* _Brief_
Your answer should be the full data, transcribed exactly, with no pictures in it.

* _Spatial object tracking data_
━━━━━━━━━━━━━━━━
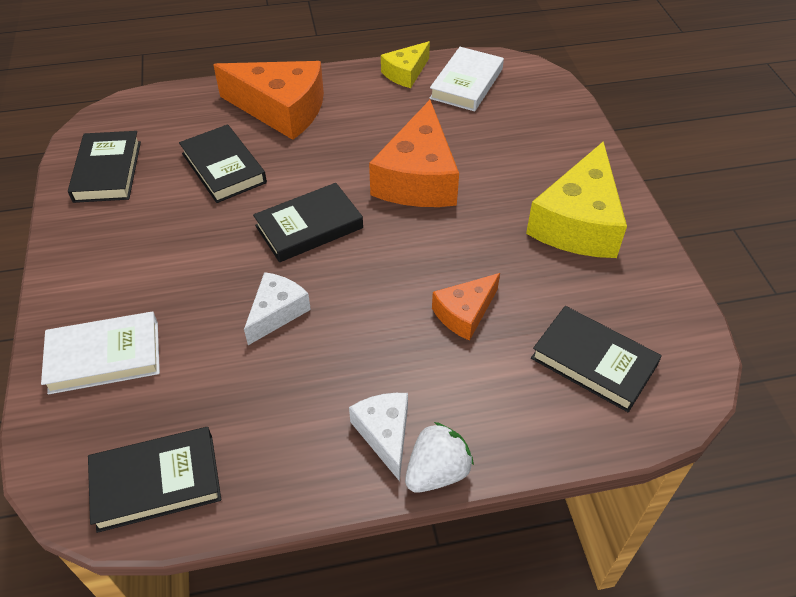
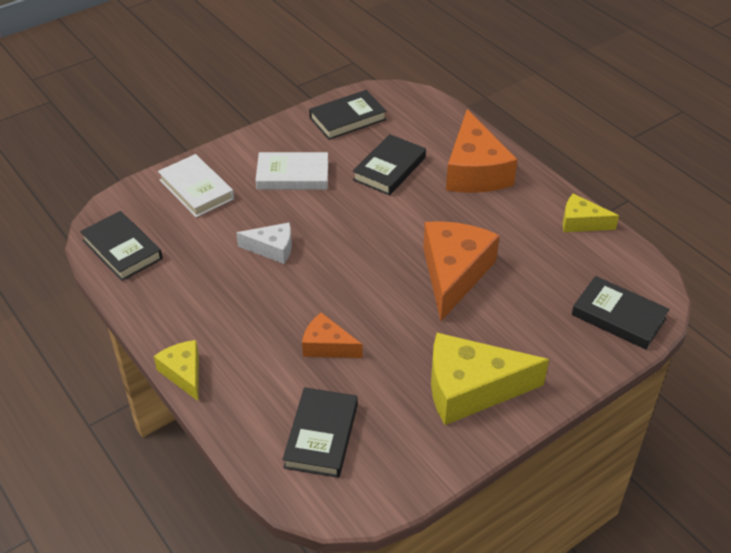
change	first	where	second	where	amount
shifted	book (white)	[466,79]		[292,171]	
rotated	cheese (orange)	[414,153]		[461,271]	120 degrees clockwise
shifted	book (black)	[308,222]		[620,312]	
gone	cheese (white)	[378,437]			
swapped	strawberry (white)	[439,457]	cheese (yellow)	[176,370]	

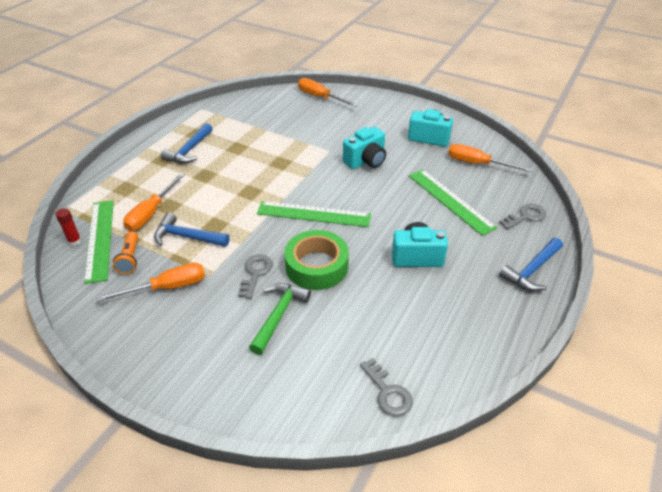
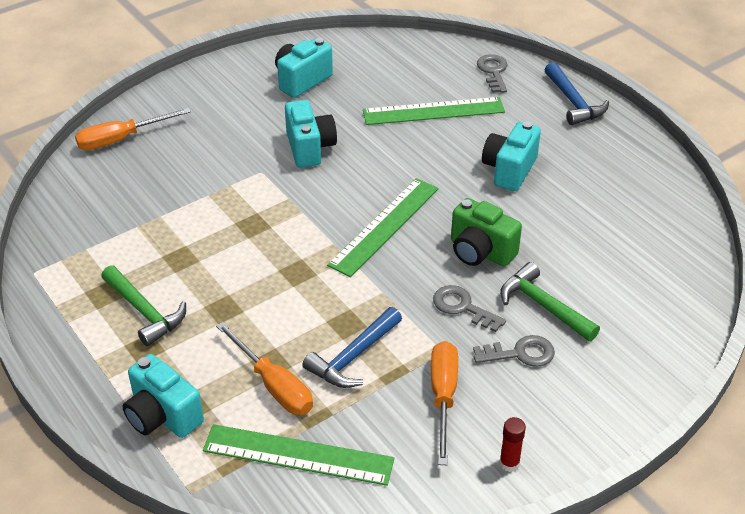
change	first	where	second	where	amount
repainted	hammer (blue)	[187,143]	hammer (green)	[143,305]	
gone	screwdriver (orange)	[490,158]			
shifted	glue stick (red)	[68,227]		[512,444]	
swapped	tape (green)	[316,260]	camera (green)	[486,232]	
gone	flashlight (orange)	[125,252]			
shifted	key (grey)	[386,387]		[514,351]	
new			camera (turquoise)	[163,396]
━━━━━━━━━━━━━━━━
* _Response box_
change	first	where	second	where	amount
shifted	book (white)	[466,79]		[292,171]	
rotated	cheese (orange)	[414,153]		[461,271]	120 degrees clockwise
shifted	book (black)	[308,222]		[620,312]	
gone	cheese (white)	[378,437]			
swapped	strawberry (white)	[439,457]	cheese (yellow)	[176,370]	

change	first	where	second	where	amount
repainted	hammer (blue)	[187,143]	hammer (green)	[143,305]	
gone	screwdriver (orange)	[490,158]			
shifted	glue stick (red)	[68,227]		[512,444]	
swapped	tape (green)	[316,260]	camera (green)	[486,232]	
gone	flashlight (orange)	[125,252]			
shifted	key (grey)	[386,387]		[514,351]	
new			camera (turquoise)	[163,396]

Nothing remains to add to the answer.